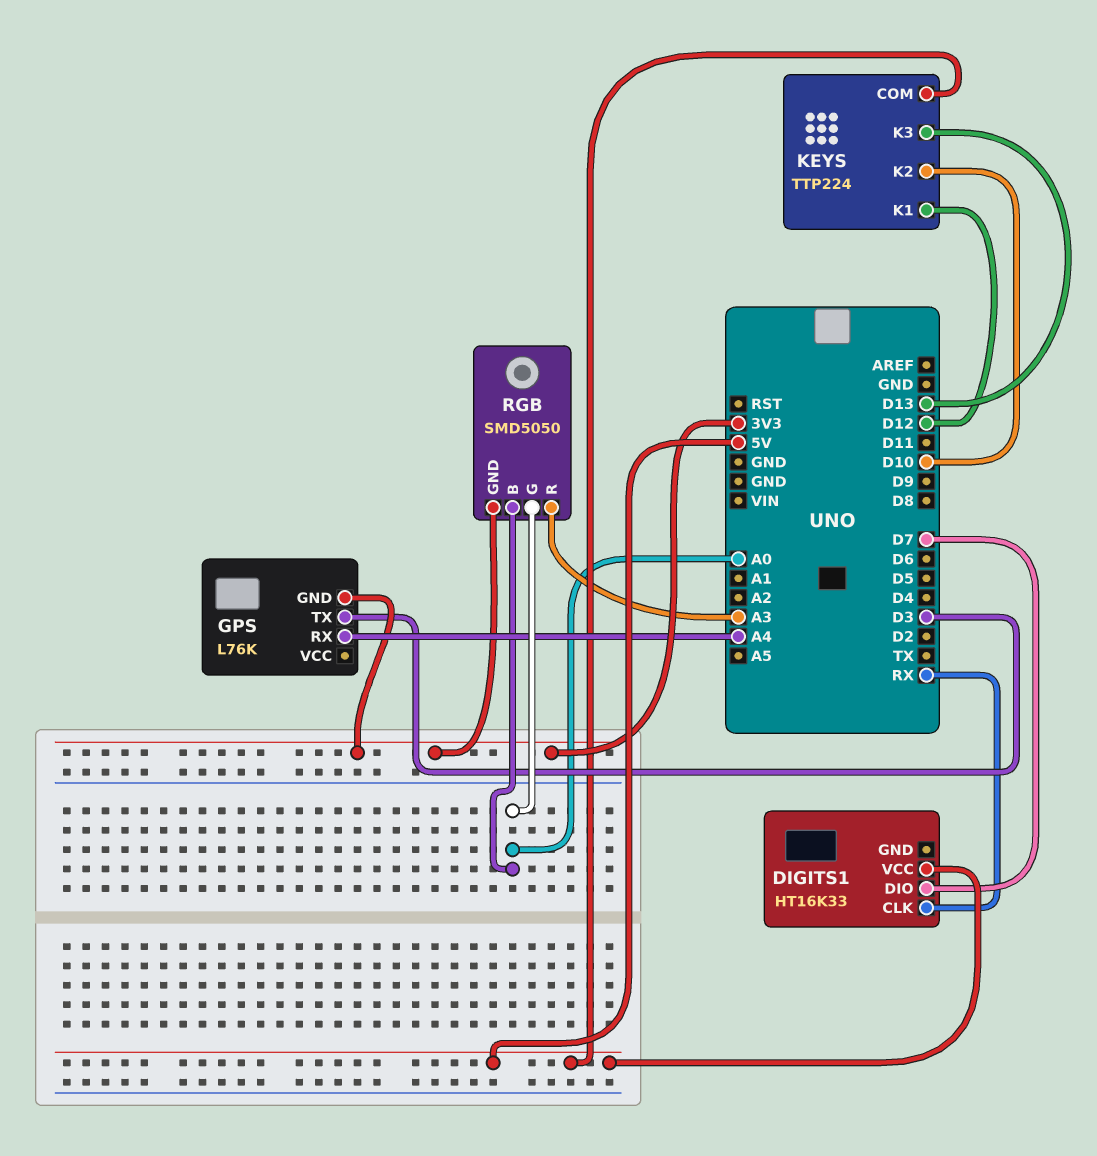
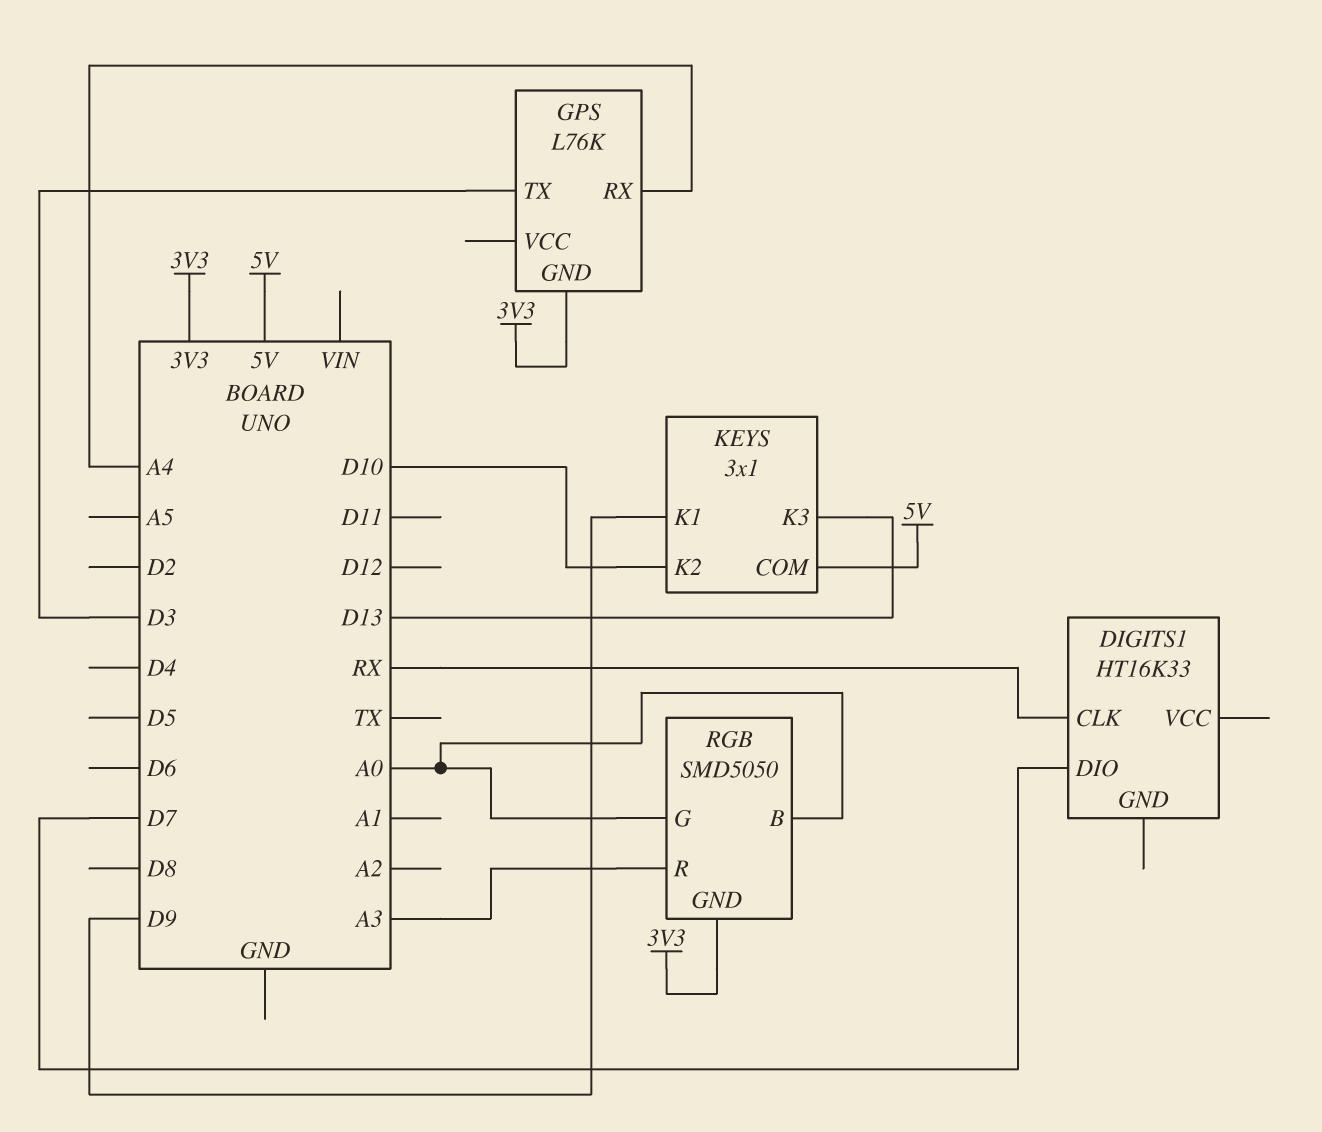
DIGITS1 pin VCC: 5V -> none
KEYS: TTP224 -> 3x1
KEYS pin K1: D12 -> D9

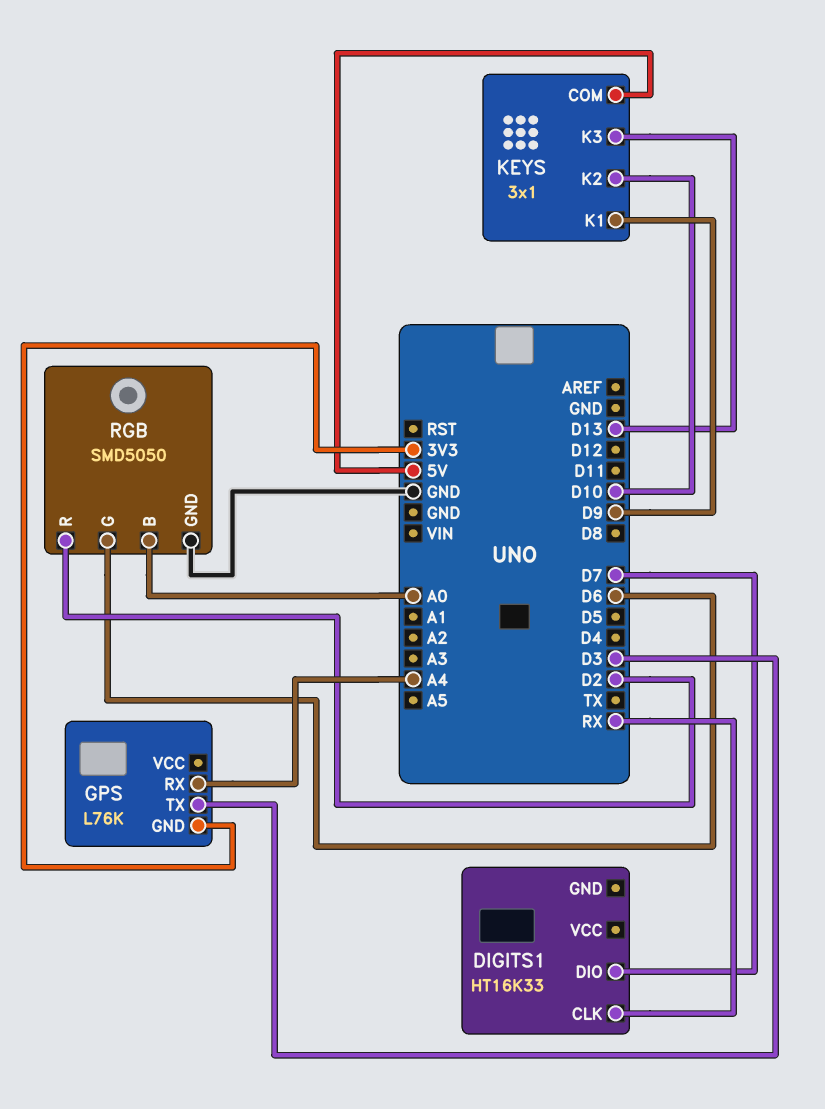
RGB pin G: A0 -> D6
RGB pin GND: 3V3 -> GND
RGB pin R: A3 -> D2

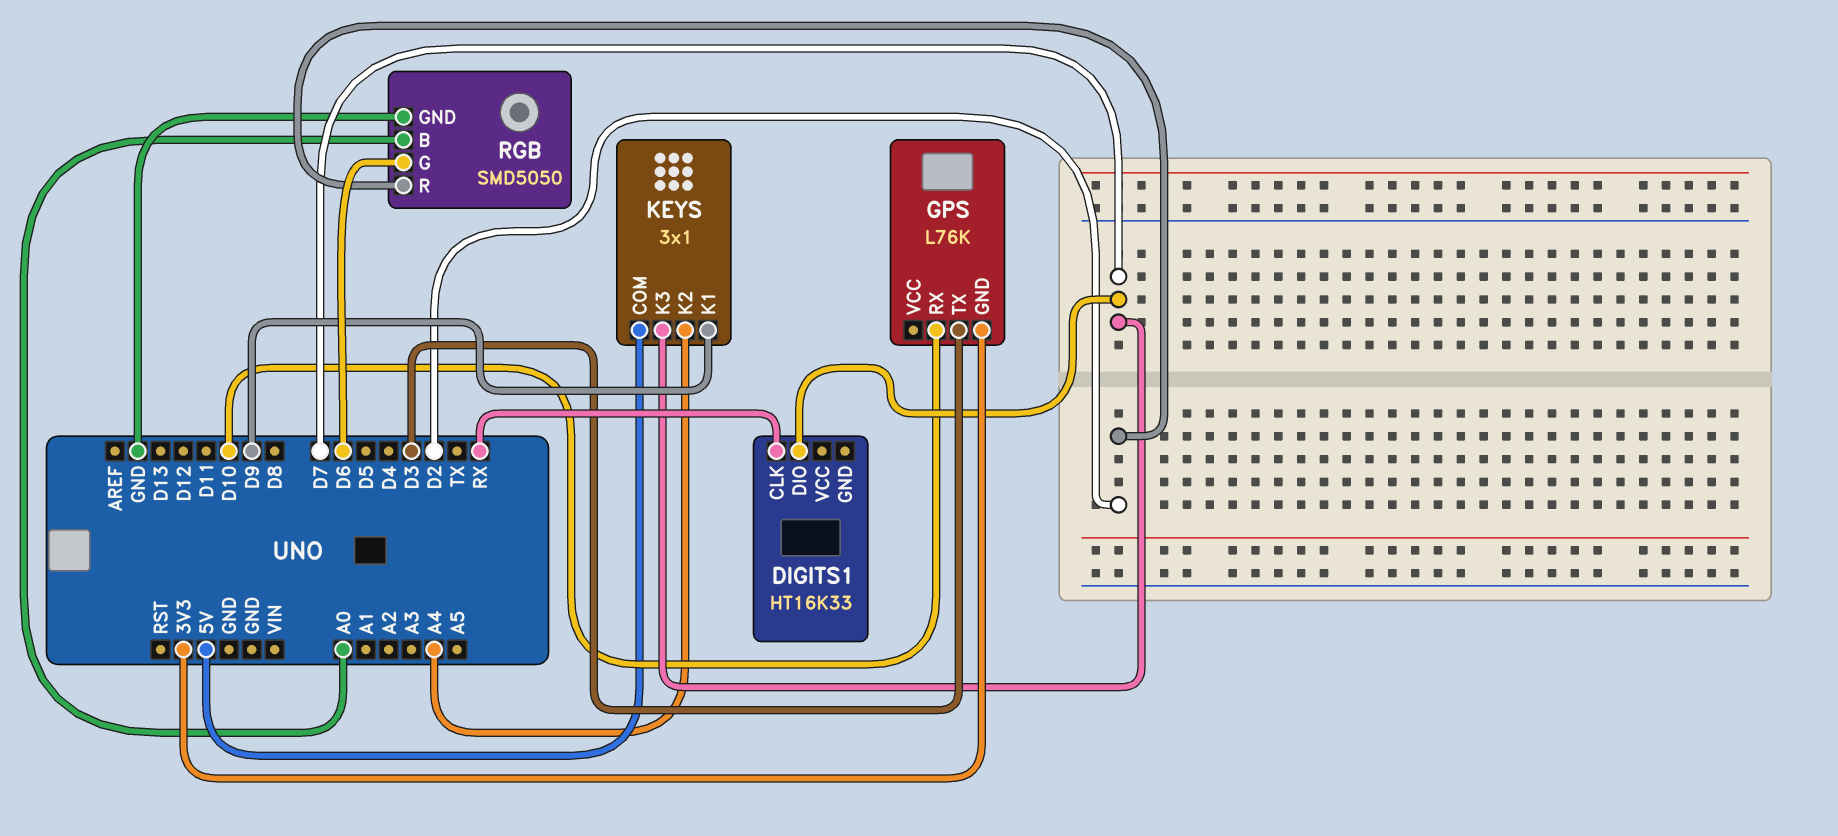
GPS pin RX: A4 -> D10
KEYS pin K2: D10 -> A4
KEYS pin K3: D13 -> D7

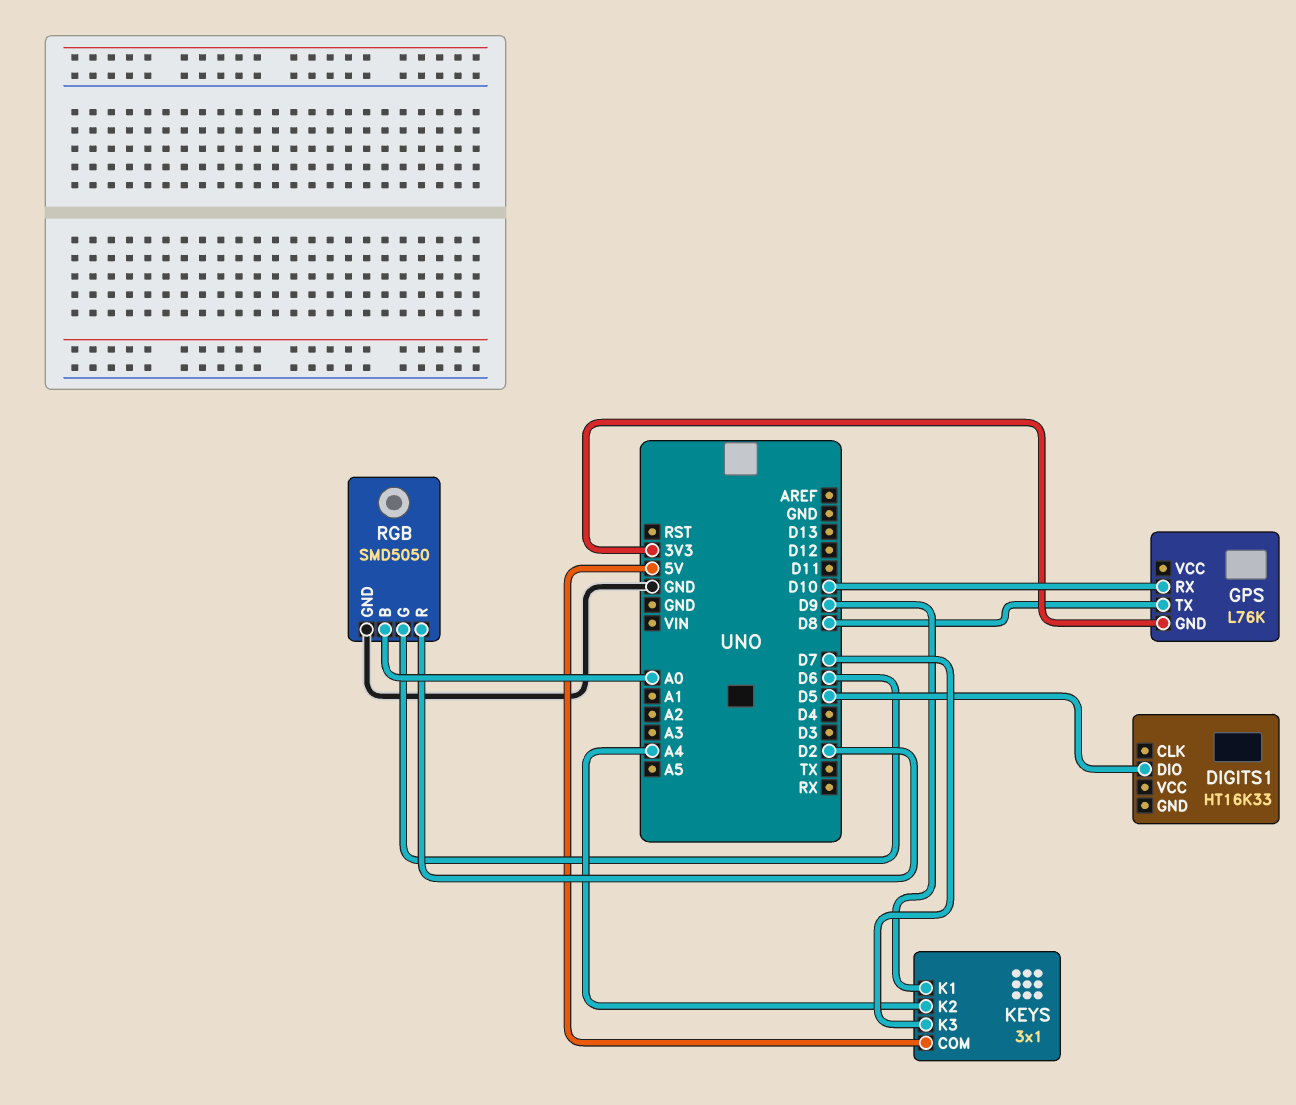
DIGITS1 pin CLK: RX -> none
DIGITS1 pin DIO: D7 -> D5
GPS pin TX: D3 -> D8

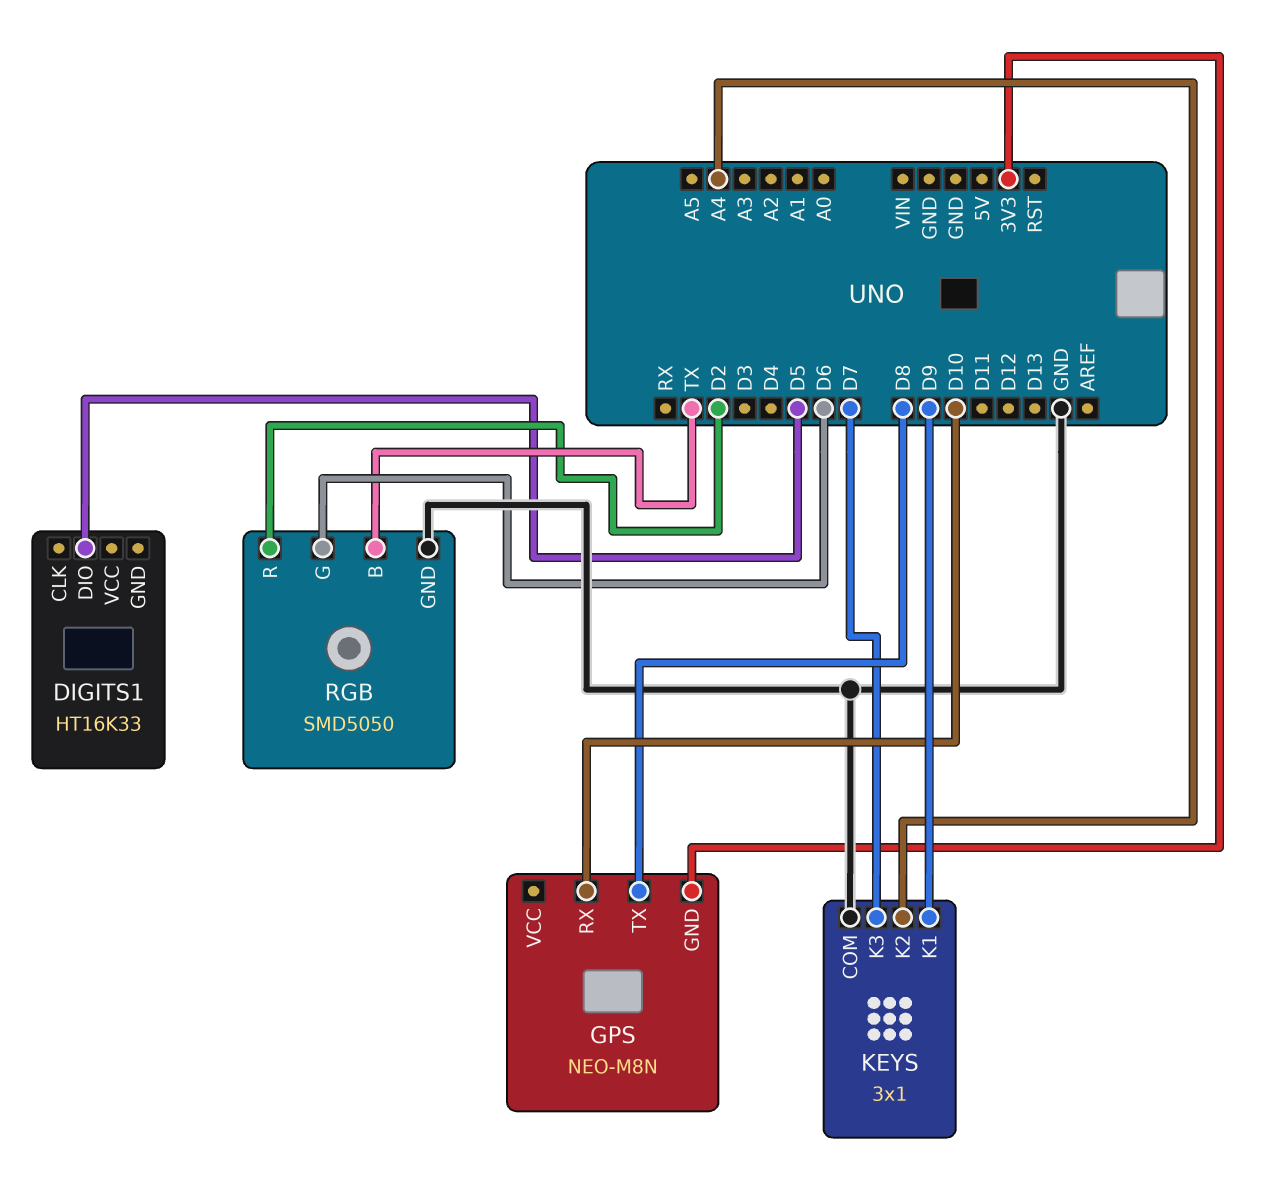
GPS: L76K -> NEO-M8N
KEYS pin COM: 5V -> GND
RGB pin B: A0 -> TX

------------------------------------------------------------------------

About this task -> If a line in the listing has "none" in it, report that line.

Result for this exercise ->
DIGITS1 pin VCC: 5V -> none
DIGITS1 pin CLK: RX -> none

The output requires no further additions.